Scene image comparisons
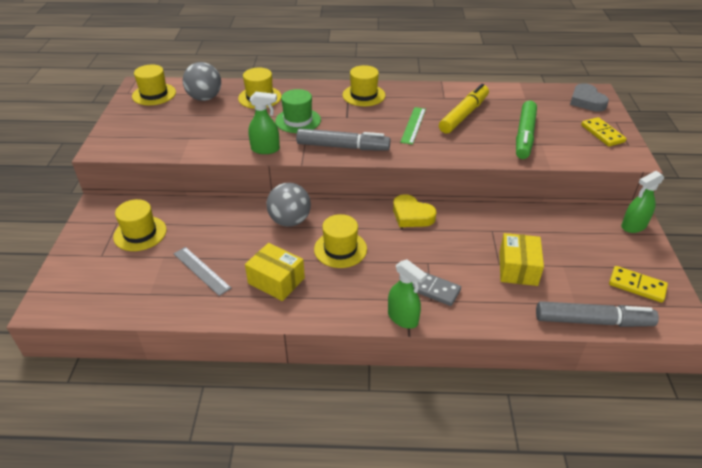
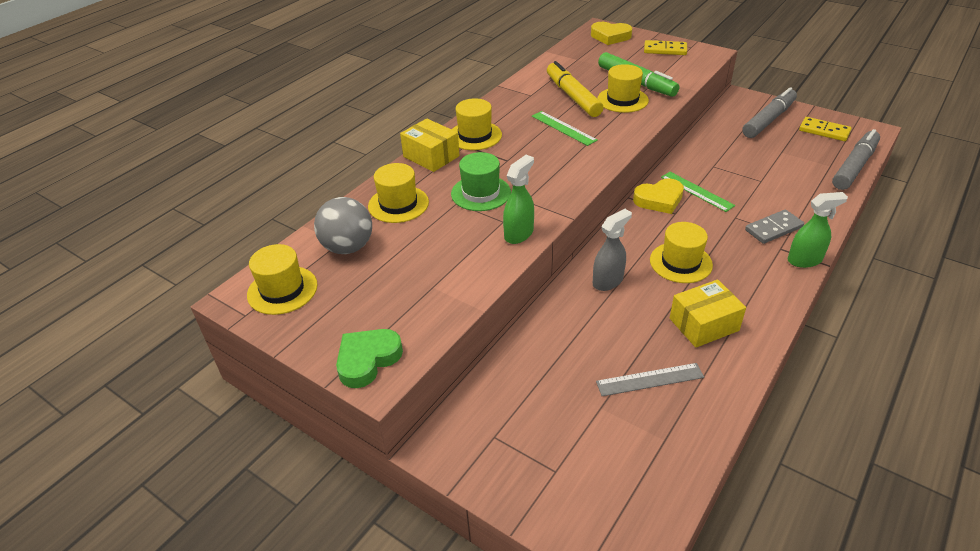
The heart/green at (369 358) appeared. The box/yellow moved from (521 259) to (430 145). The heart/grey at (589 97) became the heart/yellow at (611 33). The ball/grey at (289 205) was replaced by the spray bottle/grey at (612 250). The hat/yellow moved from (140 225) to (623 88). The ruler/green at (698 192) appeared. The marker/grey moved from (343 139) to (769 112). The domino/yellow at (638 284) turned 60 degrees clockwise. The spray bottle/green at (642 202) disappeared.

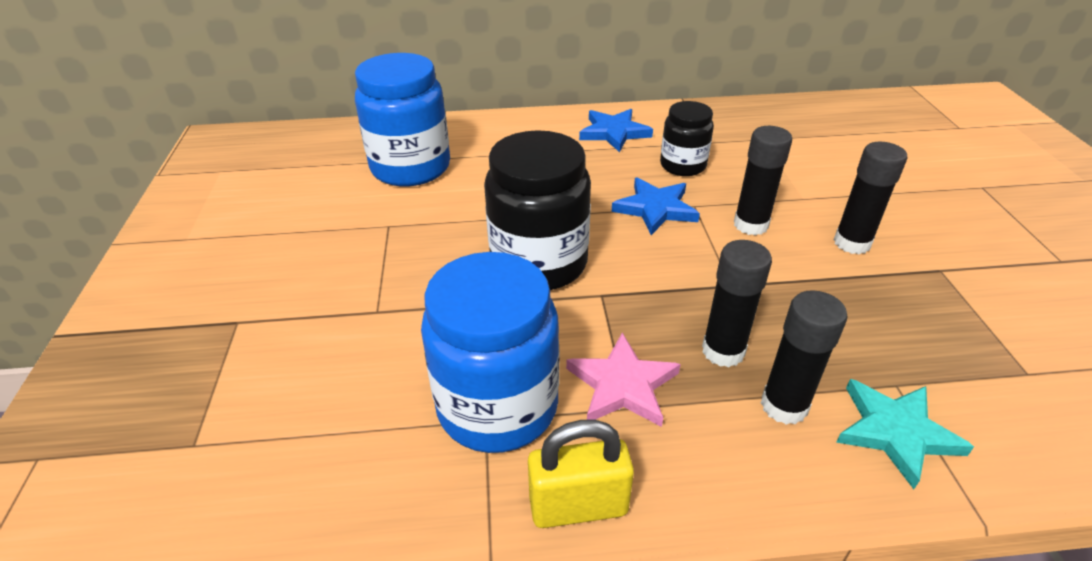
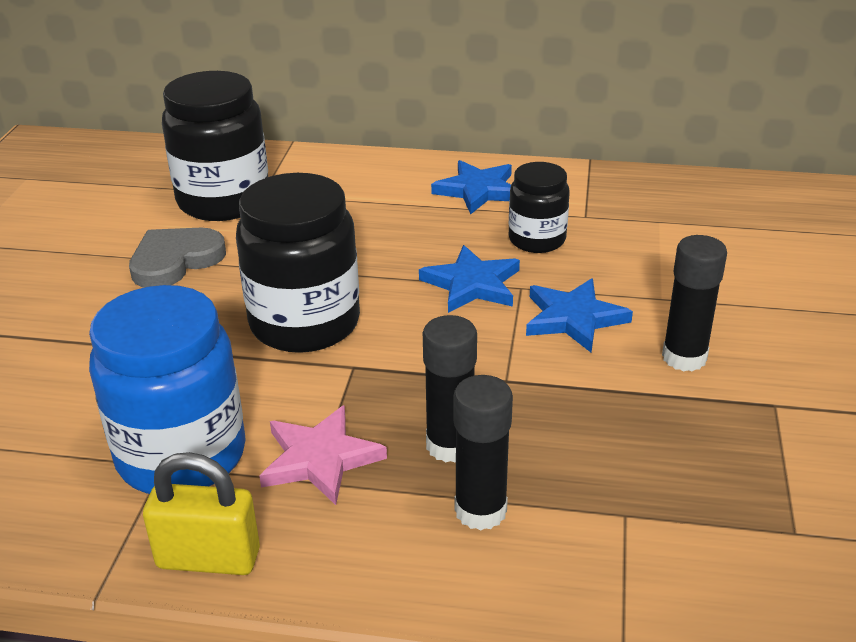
The heart/grey at (177 257) appeared. The jar/blue at (402 120) became the jar/black at (215 146). The glue stick/black at (763 181) was replaced by the star/blue at (579 315). The star/turquoise at (905 434) disappeared.

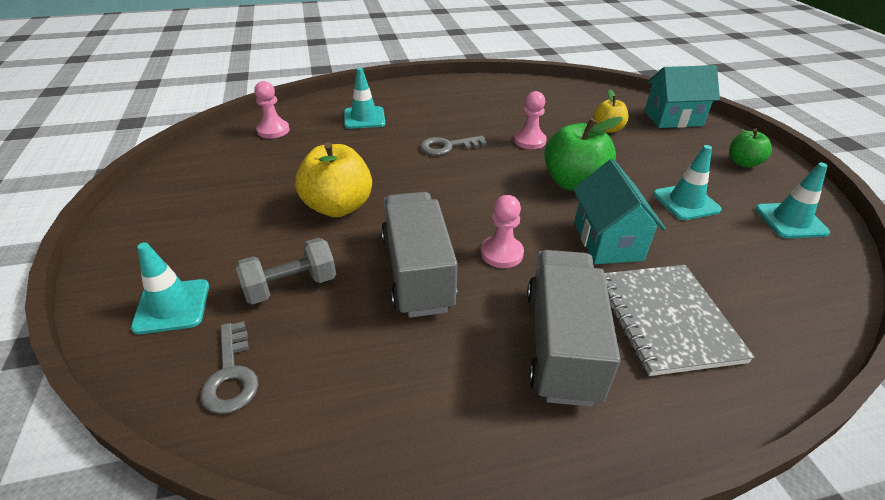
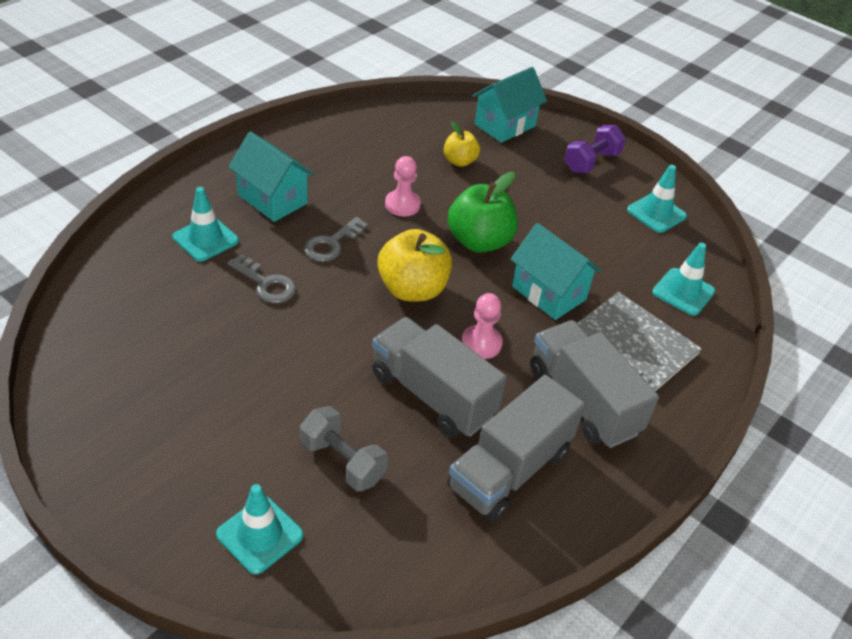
The key/grey moved from (229 367) to (261 278). The house/turquoise at (271 176) appeared. The dumbbell/grey at (285 271) turned 75 degrees counterclockwise. The apple/yellow moved from (333 179) to (414 265). The truck/grey at (516 448) appeared. The apple/green at (750 148) was replaced by the dumbbell/purple at (595 149). The traffic cone/turquoise moved from (687 182) to (683 279). The pawn/pink at (271 110) disappeared.

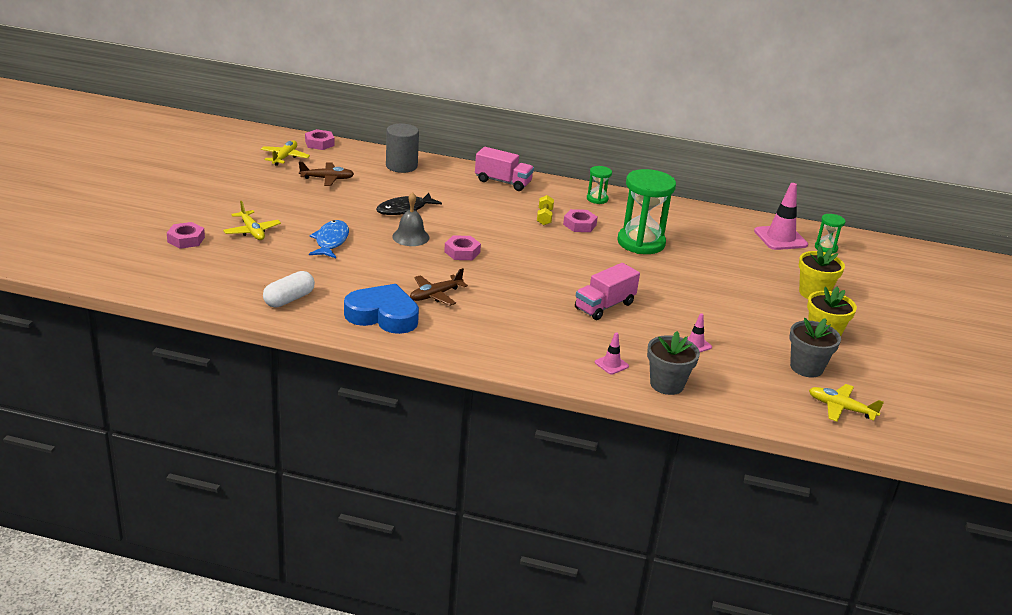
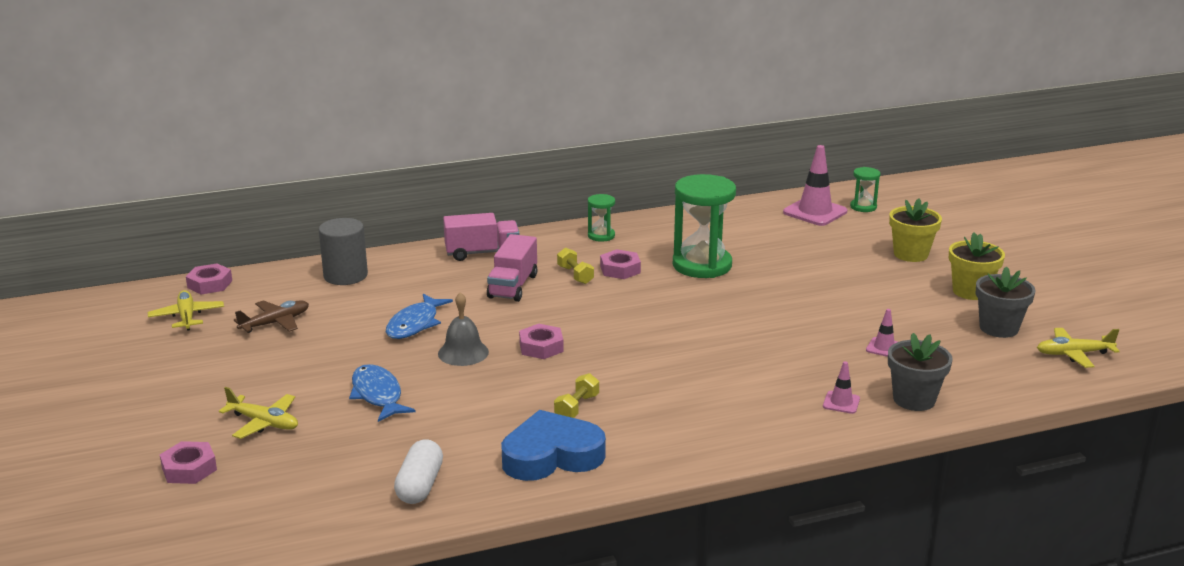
The fish/black at (409 204) became the fish/blue at (419 316). The truck/pink moved from (607 291) to (512 268). The plane/brown at (439 287) was replaced by the dumbbell/yellow at (576 395).

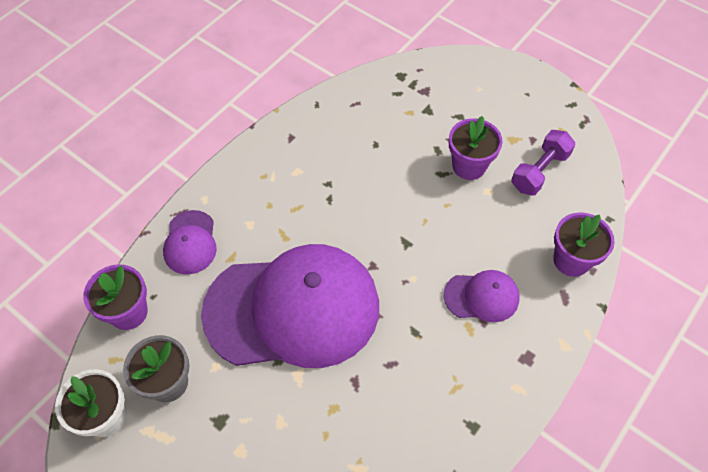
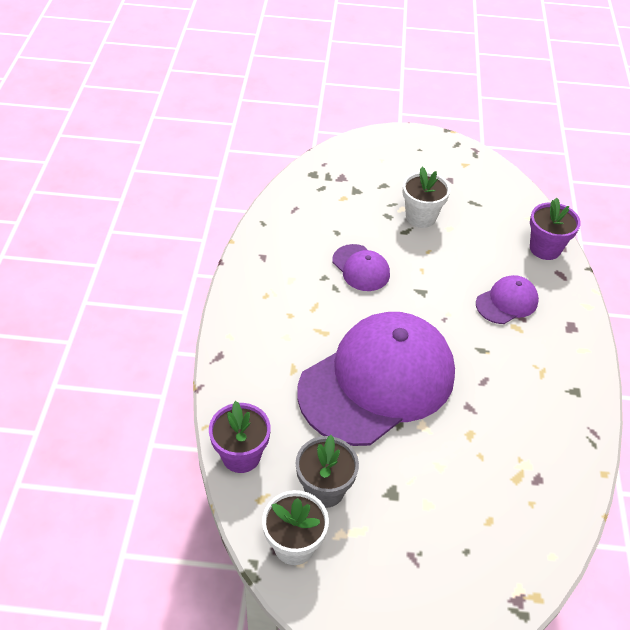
The cap/purple moved from (190 242) to (361 267). The flower pot/purple at (475 148) became the flower pot/white at (426 197). The dumbbell/purple at (543 163) disappeared.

## WORK REQUIRED
Set down every record exactly as written, but drop the pictures.

## ANSWER TO THIS PROBLEM
The heart/green at (369 358) appeared. The box/yellow moved from (521 259) to (430 145). The heart/grey at (589 97) became the heart/yellow at (611 33). The ball/grey at (289 205) was replaced by the spray bottle/grey at (612 250). The hat/yellow moved from (140 225) to (623 88). The ruler/green at (698 192) appeared. The marker/grey moved from (343 139) to (769 112). The domino/yellow at (638 284) turned 60 degrees clockwise. The spray bottle/green at (642 202) disappeared.

The heart/grey at (177 257) appeared. The jar/blue at (402 120) became the jar/black at (215 146). The glue stick/black at (763 181) was replaced by the star/blue at (579 315). The star/turquoise at (905 434) disappeared.

The key/grey moved from (229 367) to (261 278). The house/turquoise at (271 176) appeared. The dumbbell/grey at (285 271) turned 75 degrees counterclockwise. The apple/yellow moved from (333 179) to (414 265). The truck/grey at (516 448) appeared. The apple/green at (750 148) was replaced by the dumbbell/purple at (595 149). The traffic cone/turquoise moved from (687 182) to (683 279). The pawn/pink at (271 110) disappeared.

The fish/black at (409 204) became the fish/blue at (419 316). The truck/pink moved from (607 291) to (512 268). The plane/brown at (439 287) was replaced by the dumbbell/yellow at (576 395).

The cap/purple moved from (190 242) to (361 267). The flower pot/purple at (475 148) became the flower pot/white at (426 197). The dumbbell/purple at (543 163) disappeared.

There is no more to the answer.